■ **What the exercise asks**
Pictures aside, restate the records below exactly as written.

■ **Stored data entries**
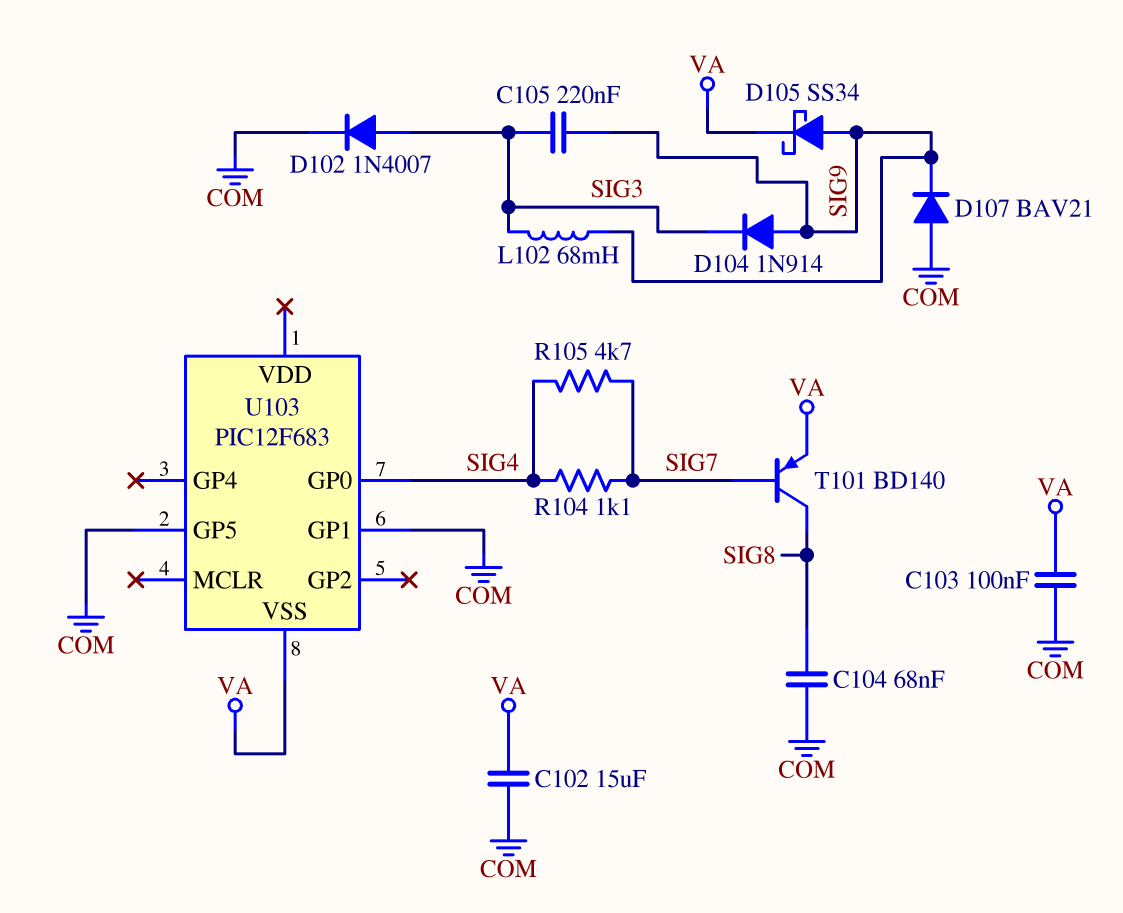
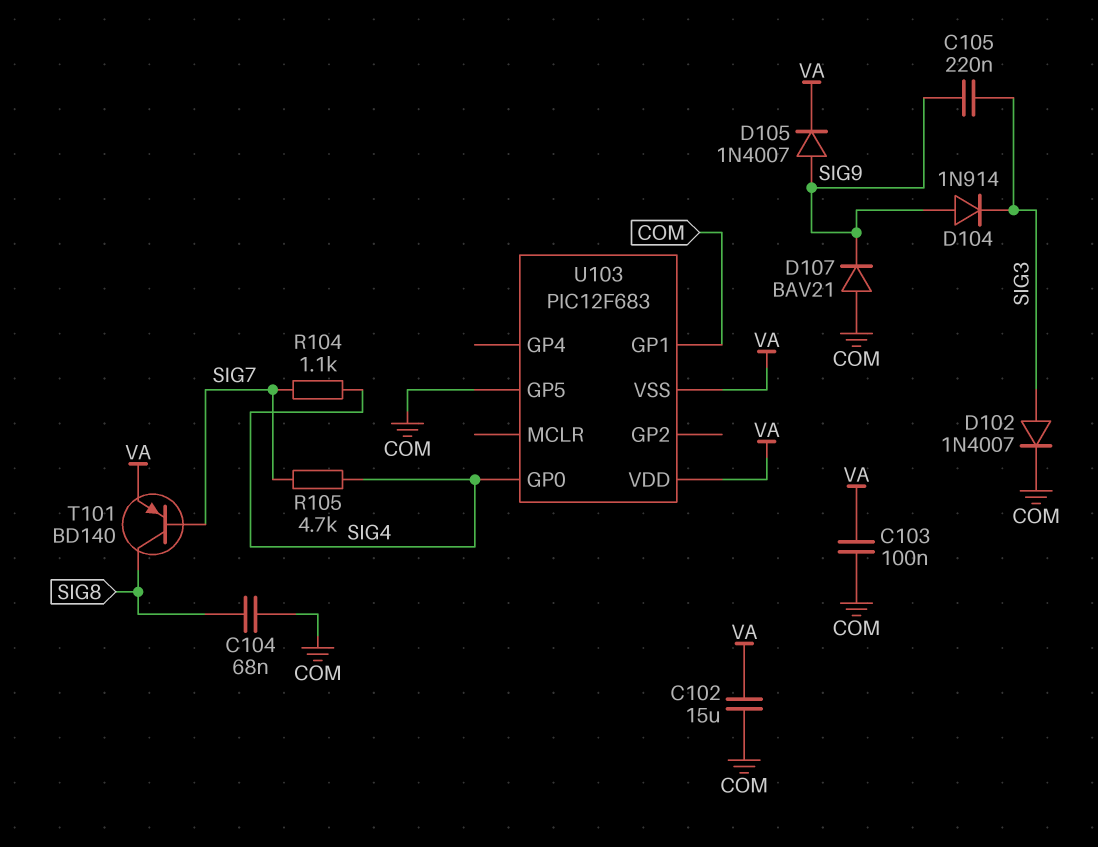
D105: schottky SS34 (A SIG9, K VA) -> diode 1N4007 (A SIG9, K VA)
L102: 68mH (SIG3, SIG9) -> none
U103 pin VDD: none -> VA

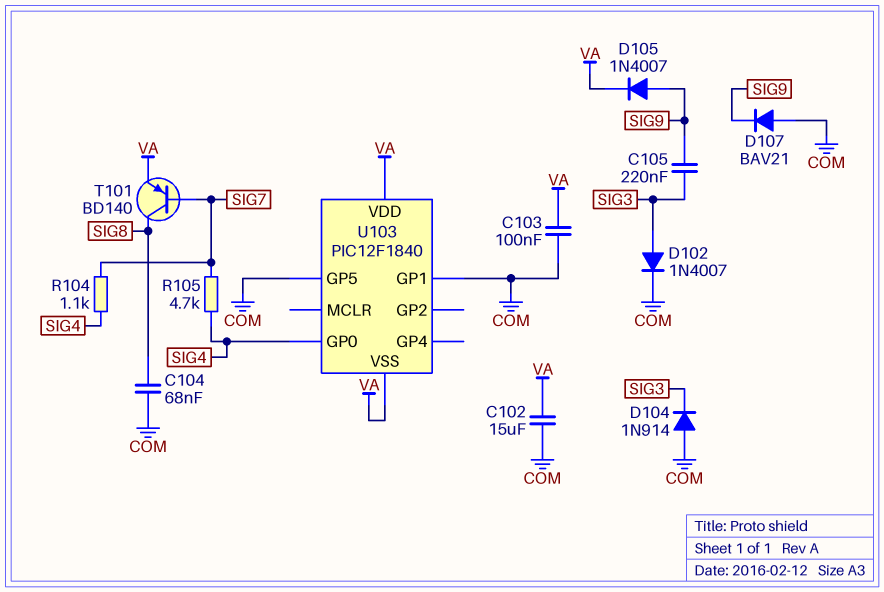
D104: diode 1N914 (A SIG9, K SIG3) -> diode 1N914 (A COM, K SIG3)
U103: PIC12F683 -> PIC12F1840

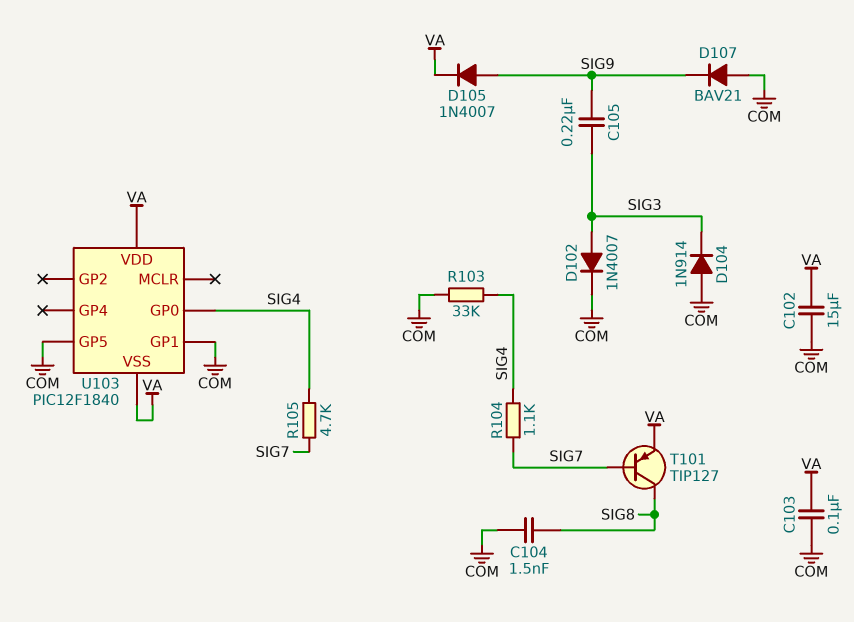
C104: 68nF (COM, SIG8) -> 1.5nF (COM, SIG8)
R103: none -> 33k (COM, SIG4)
T101: PNP BD140 (B SIG7, C SIG8, E VA) -> PNP TIP127 (B SIG7, C SIG8, E VA)

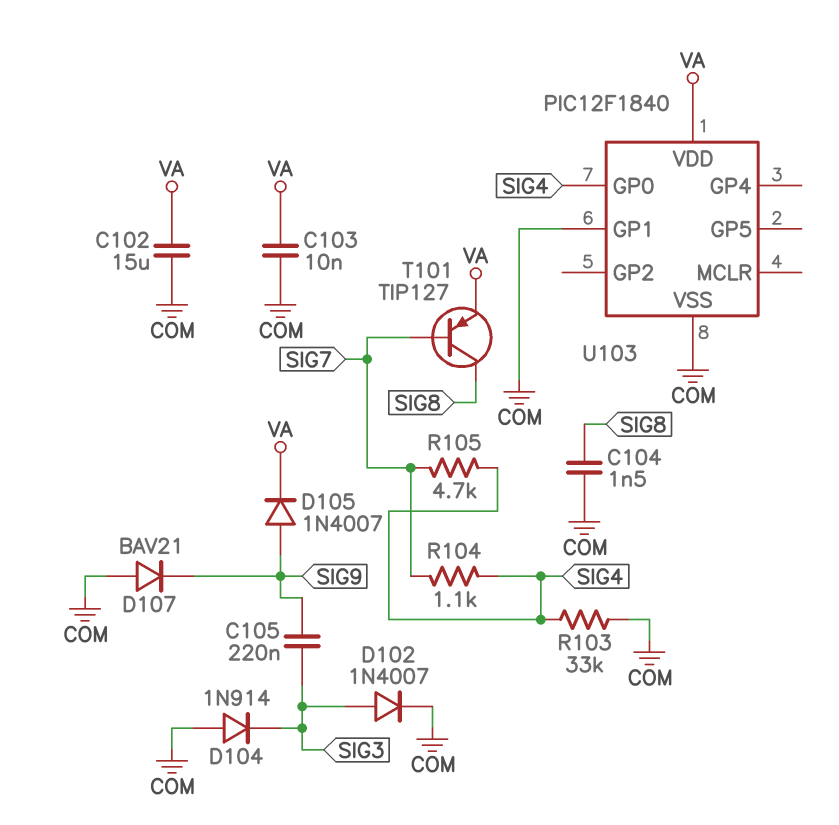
C103: 100nF (COM, VA) -> 10nF (COM, VA)
U103 pin GP5: COM -> none
U103 pin VSS: VA -> COM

■ **Result of the task**
D105: schottky SS34 (A SIG9, K VA) -> diode 1N4007 (A SIG9, K VA)
L102: 68mH (SIG3, SIG9) -> none
U103 pin VDD: none -> VA

D104: diode 1N914 (A SIG9, K SIG3) -> diode 1N914 (A COM, K SIG3)
U103: PIC12F683 -> PIC12F1840

C104: 68nF (COM, SIG8) -> 1.5nF (COM, SIG8)
R103: none -> 33k (COM, SIG4)
T101: PNP BD140 (B SIG7, C SIG8, E VA) -> PNP TIP127 (B SIG7, C SIG8, E VA)

C103: 100nF (COM, VA) -> 10nF (COM, VA)
U103 pin GP5: COM -> none
U103 pin VSS: VA -> COM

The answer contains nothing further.